*STATED TASK*
Tally the lines in the listing below that contain the string "treble", with uppercase and lowercase letters treated as distinct, and give only the resulting number.

(Collected data)
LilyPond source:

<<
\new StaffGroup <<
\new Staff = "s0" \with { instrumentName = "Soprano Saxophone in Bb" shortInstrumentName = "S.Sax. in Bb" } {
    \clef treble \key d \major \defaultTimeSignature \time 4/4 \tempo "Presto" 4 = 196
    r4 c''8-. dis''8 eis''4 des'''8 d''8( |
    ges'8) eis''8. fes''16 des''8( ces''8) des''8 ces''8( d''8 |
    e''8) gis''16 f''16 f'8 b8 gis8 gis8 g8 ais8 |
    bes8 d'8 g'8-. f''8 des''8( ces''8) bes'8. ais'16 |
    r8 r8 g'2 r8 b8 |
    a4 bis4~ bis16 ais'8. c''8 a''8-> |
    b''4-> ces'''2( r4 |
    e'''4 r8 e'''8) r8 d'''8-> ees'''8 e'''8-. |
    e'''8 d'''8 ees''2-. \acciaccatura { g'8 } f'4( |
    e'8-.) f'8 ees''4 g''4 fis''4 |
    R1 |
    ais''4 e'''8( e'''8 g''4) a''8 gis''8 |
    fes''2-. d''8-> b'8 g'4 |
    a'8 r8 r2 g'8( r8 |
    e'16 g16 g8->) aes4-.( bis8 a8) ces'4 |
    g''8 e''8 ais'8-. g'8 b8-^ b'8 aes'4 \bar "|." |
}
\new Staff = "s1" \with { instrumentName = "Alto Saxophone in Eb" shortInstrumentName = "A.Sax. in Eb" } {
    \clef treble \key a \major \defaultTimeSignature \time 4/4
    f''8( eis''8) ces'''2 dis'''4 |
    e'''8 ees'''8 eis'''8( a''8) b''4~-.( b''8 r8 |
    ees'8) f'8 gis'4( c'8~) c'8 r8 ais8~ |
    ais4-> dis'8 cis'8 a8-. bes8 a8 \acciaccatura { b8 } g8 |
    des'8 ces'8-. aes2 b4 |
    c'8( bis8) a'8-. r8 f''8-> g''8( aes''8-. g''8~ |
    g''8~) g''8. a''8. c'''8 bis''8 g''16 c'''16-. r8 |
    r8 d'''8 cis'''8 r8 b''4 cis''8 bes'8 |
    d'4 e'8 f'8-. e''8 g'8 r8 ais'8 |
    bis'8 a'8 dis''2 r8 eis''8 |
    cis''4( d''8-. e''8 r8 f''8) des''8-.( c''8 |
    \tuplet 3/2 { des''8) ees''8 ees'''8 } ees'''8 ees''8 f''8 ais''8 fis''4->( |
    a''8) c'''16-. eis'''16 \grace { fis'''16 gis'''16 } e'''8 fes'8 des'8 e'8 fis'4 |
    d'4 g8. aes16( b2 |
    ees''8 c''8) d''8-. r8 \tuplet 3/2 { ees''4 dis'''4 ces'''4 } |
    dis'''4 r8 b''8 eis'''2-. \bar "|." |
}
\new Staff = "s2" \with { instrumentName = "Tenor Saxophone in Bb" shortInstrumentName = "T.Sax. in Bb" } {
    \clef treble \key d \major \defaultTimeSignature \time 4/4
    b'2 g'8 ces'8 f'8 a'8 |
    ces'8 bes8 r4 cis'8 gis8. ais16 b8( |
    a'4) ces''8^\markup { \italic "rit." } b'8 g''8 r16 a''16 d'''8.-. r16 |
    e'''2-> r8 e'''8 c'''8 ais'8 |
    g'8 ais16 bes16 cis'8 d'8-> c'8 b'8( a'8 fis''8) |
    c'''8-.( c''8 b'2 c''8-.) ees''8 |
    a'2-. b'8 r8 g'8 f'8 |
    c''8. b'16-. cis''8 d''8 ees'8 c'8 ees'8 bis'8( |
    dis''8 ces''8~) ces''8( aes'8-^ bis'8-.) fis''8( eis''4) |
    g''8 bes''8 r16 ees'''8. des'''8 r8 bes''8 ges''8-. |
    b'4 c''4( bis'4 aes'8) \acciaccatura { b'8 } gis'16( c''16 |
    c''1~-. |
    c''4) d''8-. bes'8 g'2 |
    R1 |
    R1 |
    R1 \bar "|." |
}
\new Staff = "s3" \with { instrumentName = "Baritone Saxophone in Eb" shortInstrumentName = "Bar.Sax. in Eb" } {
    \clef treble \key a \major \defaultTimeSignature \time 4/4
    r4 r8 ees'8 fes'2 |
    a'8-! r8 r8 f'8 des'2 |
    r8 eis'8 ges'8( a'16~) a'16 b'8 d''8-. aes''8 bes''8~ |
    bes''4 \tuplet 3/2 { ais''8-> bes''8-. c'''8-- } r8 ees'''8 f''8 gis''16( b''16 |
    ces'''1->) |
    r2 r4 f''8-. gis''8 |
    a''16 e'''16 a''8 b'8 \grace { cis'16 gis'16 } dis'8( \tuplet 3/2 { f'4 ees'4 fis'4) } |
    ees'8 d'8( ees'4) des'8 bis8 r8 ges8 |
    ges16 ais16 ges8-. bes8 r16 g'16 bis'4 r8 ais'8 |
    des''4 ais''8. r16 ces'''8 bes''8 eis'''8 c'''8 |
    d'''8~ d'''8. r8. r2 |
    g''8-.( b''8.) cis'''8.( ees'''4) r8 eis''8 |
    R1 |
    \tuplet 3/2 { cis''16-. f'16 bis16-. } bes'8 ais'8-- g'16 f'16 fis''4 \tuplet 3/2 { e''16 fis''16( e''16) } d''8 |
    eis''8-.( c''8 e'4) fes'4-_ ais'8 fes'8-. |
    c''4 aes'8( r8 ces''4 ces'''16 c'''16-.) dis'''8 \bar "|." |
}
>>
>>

*TASK RESULT*
4